### Data provided

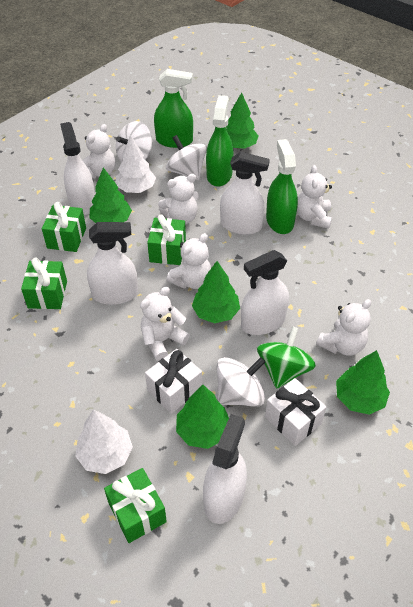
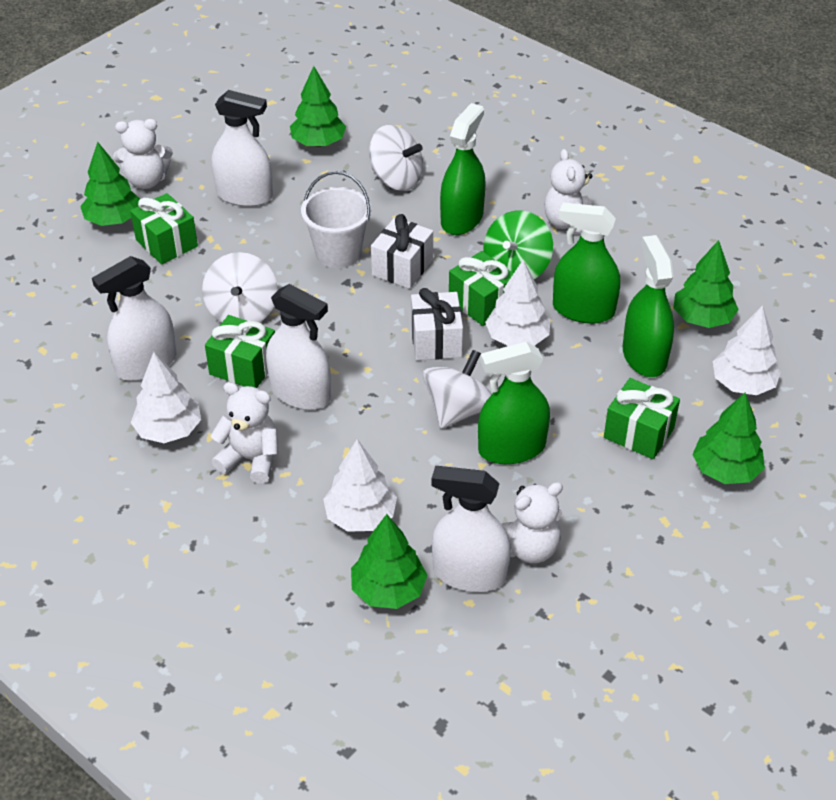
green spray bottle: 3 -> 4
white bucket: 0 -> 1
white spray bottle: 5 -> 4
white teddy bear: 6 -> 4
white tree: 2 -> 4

--

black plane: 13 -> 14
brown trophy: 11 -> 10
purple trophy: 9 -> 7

---

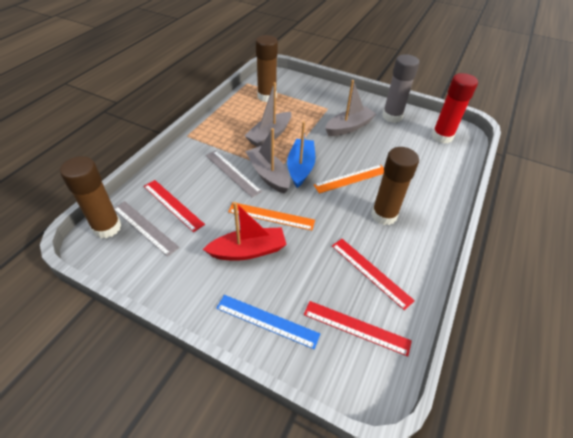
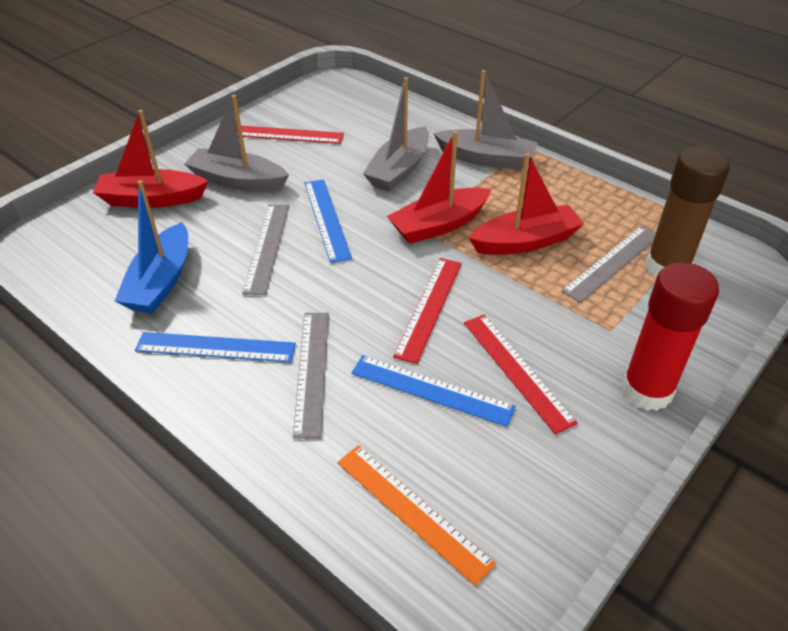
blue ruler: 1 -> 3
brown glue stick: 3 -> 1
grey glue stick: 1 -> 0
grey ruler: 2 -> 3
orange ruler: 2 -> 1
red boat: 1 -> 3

### What you need to do
Of the lines above, retype only those from the line containing "white spray bottle: 5 -> 4" through the line containing "white tree: 2 -> 4", including both, exactly.

### Solution to this problem
white spray bottle: 5 -> 4
white teddy bear: 6 -> 4
white tree: 2 -> 4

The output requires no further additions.